◆ WHAT THE EXERCISE ASKS:
Please copy out all lines of the entries that contain the word "VBAT".

[SOURCE DATA Boundary: Start]

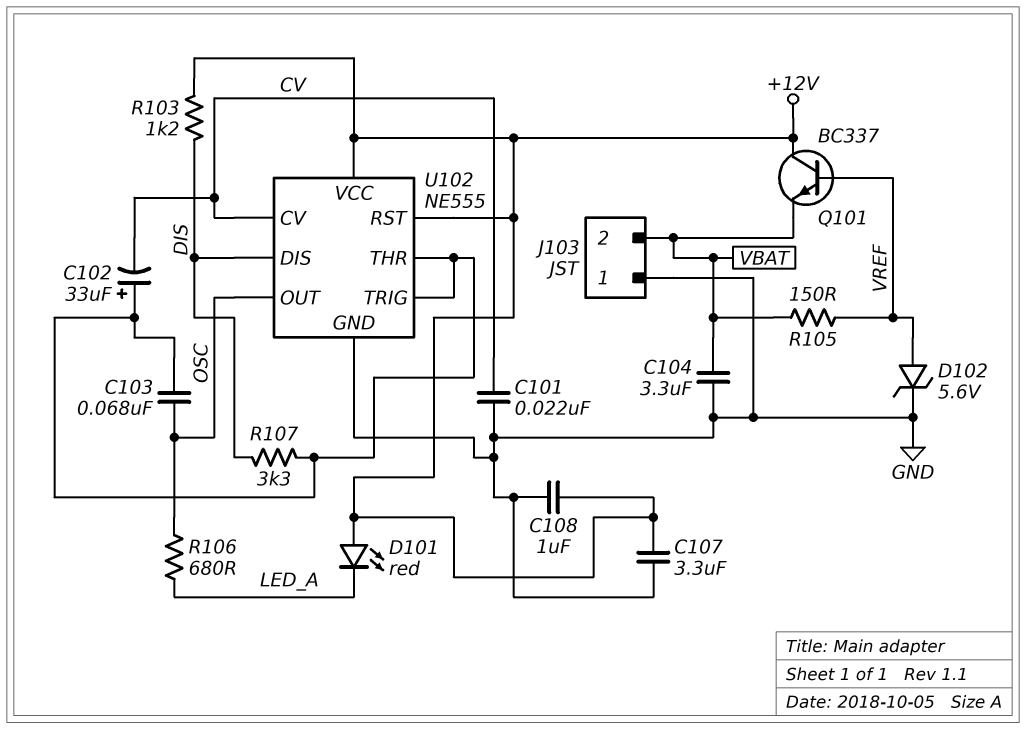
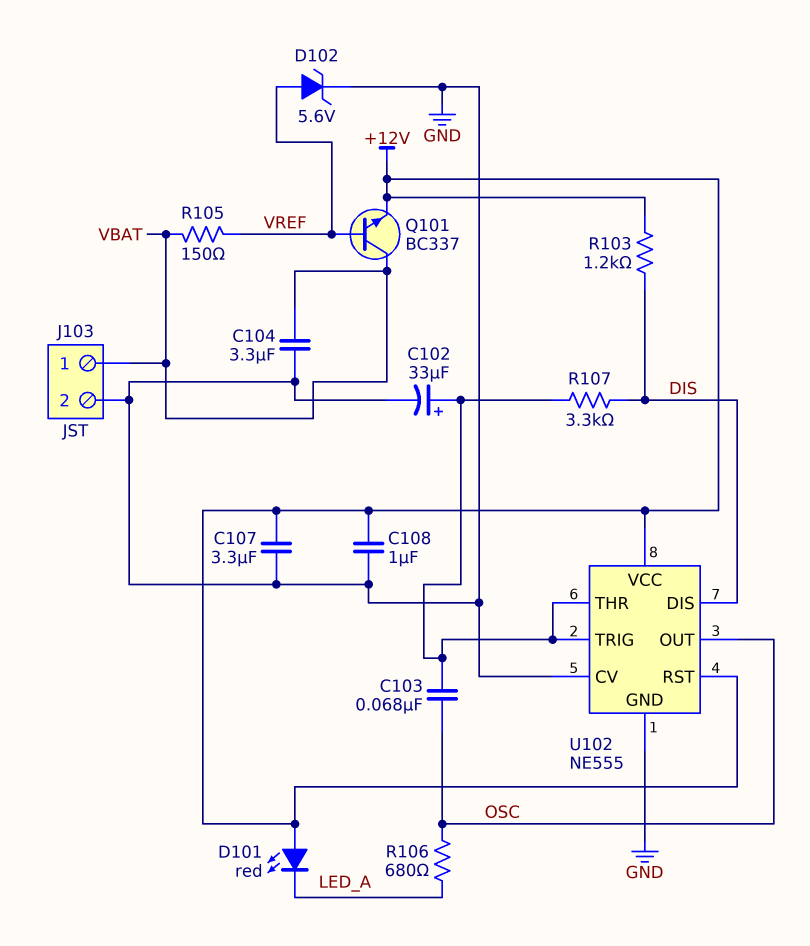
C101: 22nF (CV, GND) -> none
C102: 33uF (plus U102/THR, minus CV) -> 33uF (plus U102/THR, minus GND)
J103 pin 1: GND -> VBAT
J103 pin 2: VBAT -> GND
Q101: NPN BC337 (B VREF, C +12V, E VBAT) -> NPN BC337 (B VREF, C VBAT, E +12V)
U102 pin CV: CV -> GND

[SOURCE DATA Boundary: End]
[SOURCE DATA Boundary: Start]

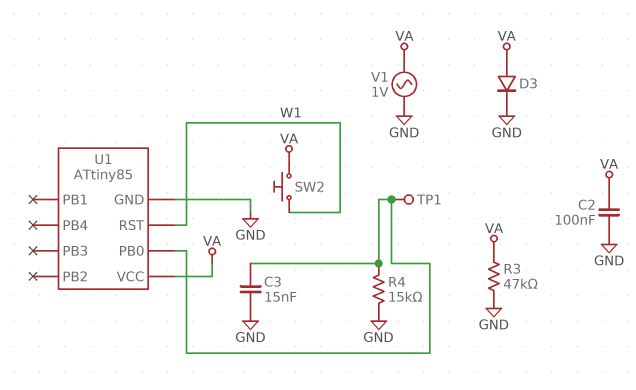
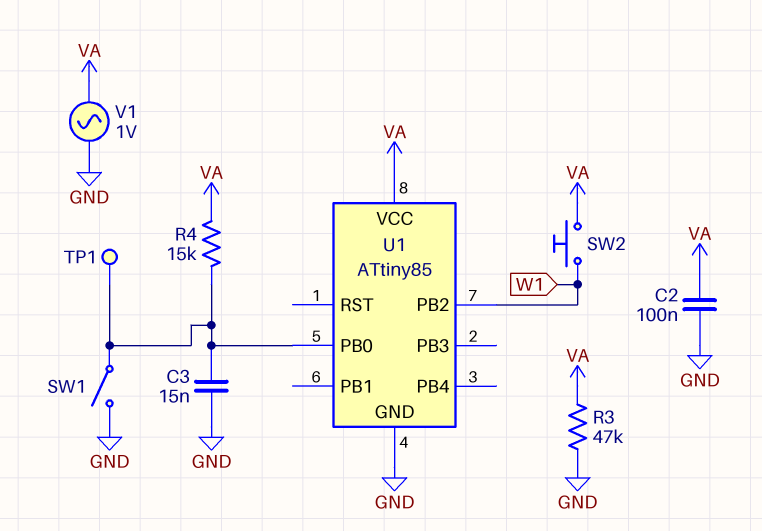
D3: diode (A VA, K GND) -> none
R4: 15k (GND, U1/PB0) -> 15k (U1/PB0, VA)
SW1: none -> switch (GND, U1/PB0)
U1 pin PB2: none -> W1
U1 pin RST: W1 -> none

[SOURCE DATA Boundary: End]

◆ EXPECTED ANSWER:
J103 pin 1: GND -> VBAT
J103 pin 2: VBAT -> GND
Q101: NPN BC337 (B VREF, C +12V, E VBAT) -> NPN BC337 (B VREF, C VBAT, E +12V)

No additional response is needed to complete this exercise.